**Exercise brief:** Could you retype only the lines from the one containing "R2: 1k (n1, n7) -> 6.8k (n1, n7)" through the final line of the entries, both included, skipping any images?

···

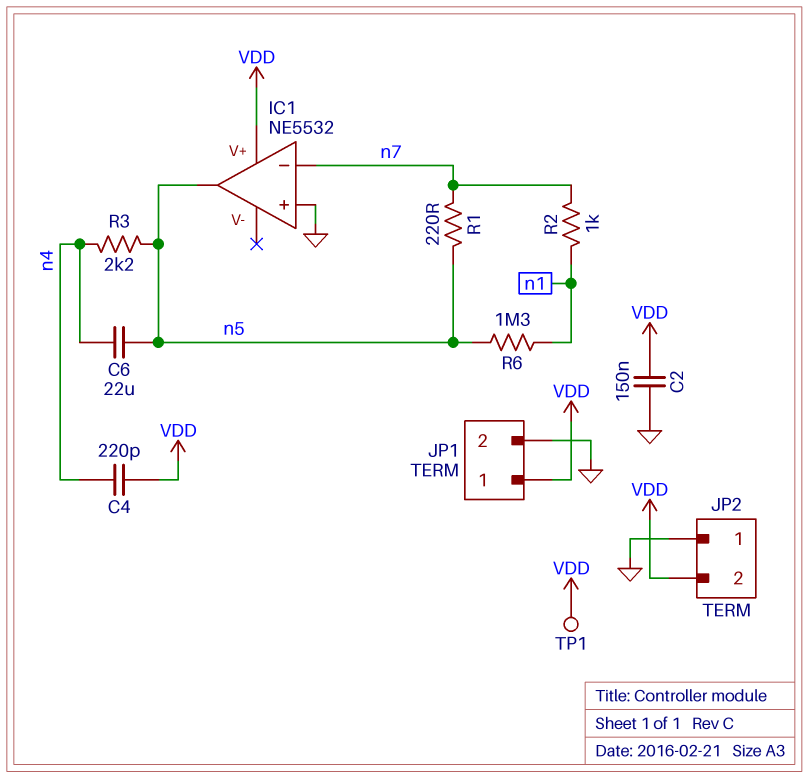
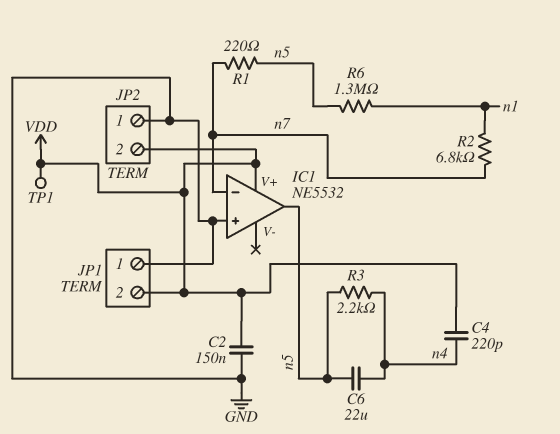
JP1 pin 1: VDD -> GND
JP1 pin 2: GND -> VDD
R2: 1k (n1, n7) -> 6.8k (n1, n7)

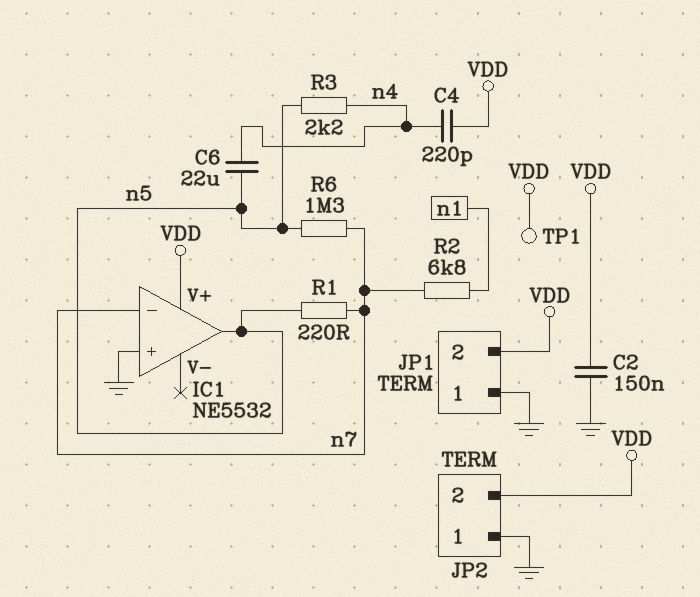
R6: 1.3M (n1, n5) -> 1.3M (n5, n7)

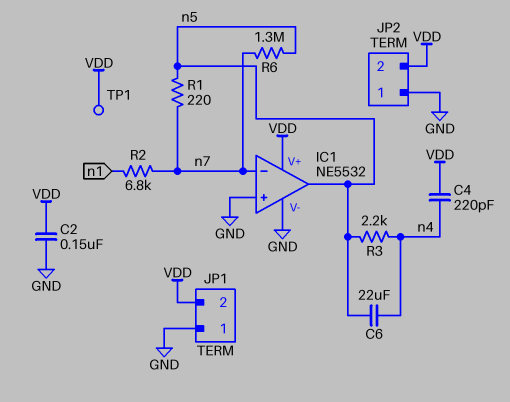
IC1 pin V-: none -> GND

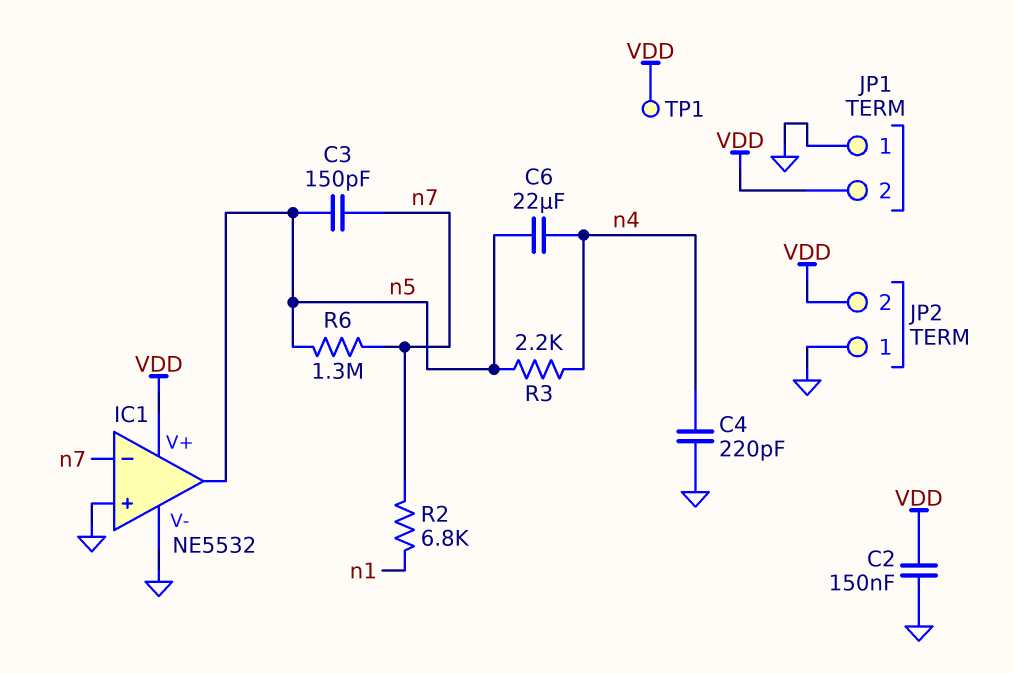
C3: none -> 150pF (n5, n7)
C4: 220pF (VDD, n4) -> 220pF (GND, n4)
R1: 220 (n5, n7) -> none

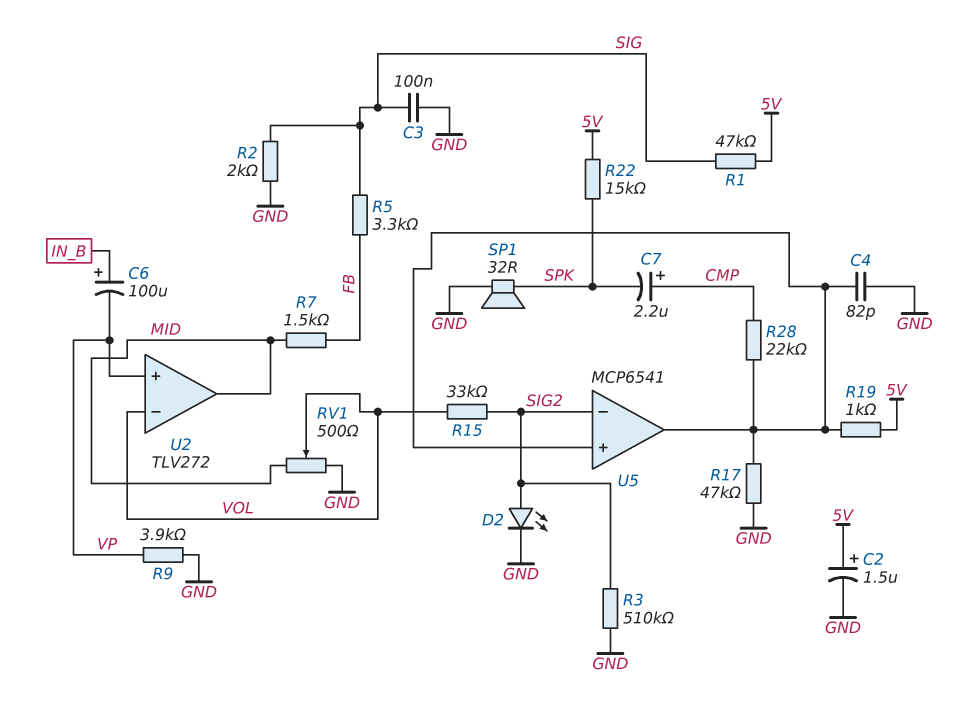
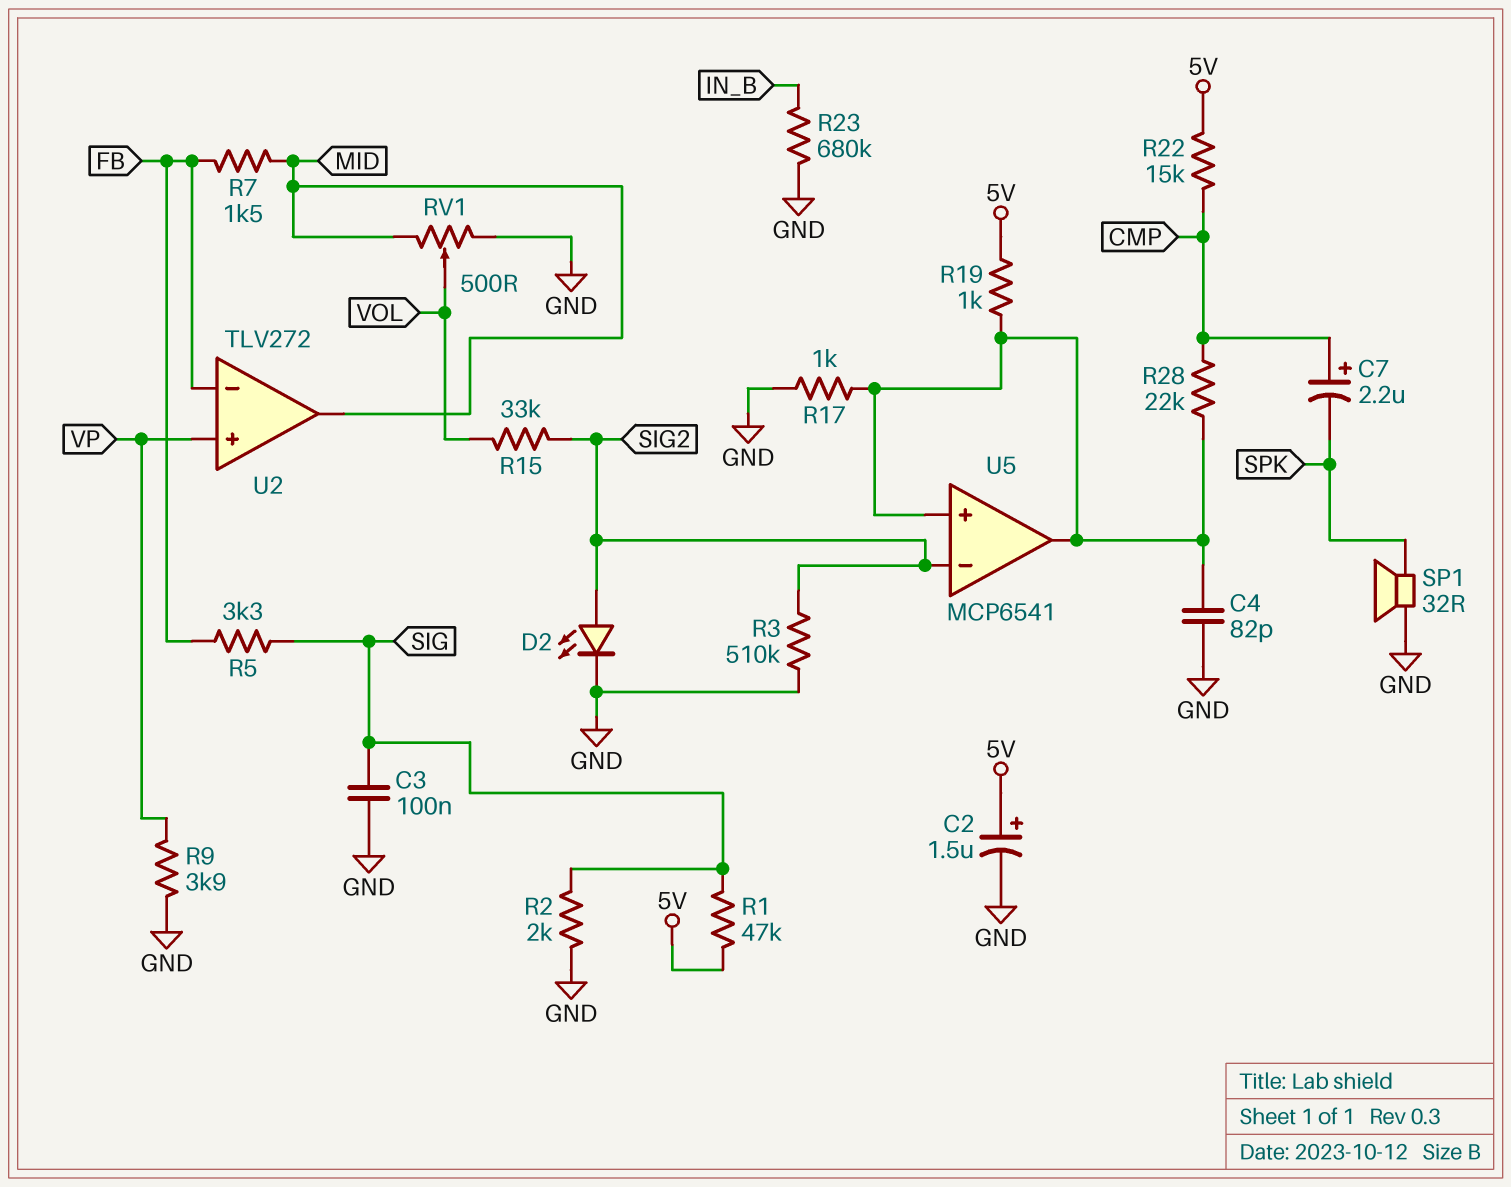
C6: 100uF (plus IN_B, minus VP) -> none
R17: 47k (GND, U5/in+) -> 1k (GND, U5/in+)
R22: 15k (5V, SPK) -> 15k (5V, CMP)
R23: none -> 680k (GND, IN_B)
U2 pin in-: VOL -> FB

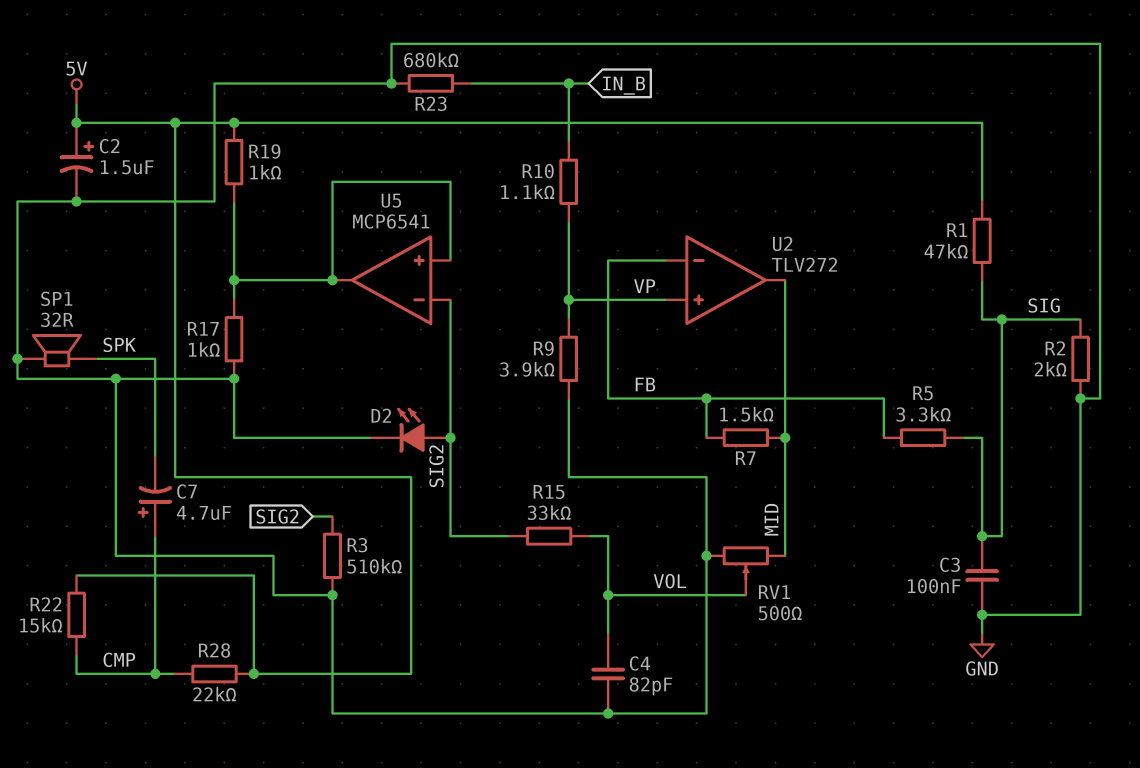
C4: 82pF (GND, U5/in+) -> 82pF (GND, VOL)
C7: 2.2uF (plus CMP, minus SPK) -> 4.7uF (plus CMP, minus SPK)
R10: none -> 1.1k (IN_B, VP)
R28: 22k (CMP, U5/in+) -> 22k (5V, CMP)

···

**Reply:**
R2: 1k (n1, n7) -> 6.8k (n1, n7)

R6: 1.3M (n1, n5) -> 1.3M (n5, n7)

IC1 pin V-: none -> GND

C3: none -> 150pF (n5, n7)
C4: 220pF (VDD, n4) -> 220pF (GND, n4)
R1: 220 (n5, n7) -> none

C6: 100uF (plus IN_B, minus VP) -> none
R17: 47k (GND, U5/in+) -> 1k (GND, U5/in+)
R22: 15k (5V, SPK) -> 15k (5V, CMP)
R23: none -> 680k (GND, IN_B)
U2 pin in-: VOL -> FB

C4: 82pF (GND, U5/in+) -> 82pF (GND, VOL)
C7: 2.2uF (plus CMP, minus SPK) -> 4.7uF (plus CMP, minus SPK)
R10: none -> 1.1k (IN_B, VP)
R28: 22k (CMP, U5/in+) -> 22k (5V, CMP)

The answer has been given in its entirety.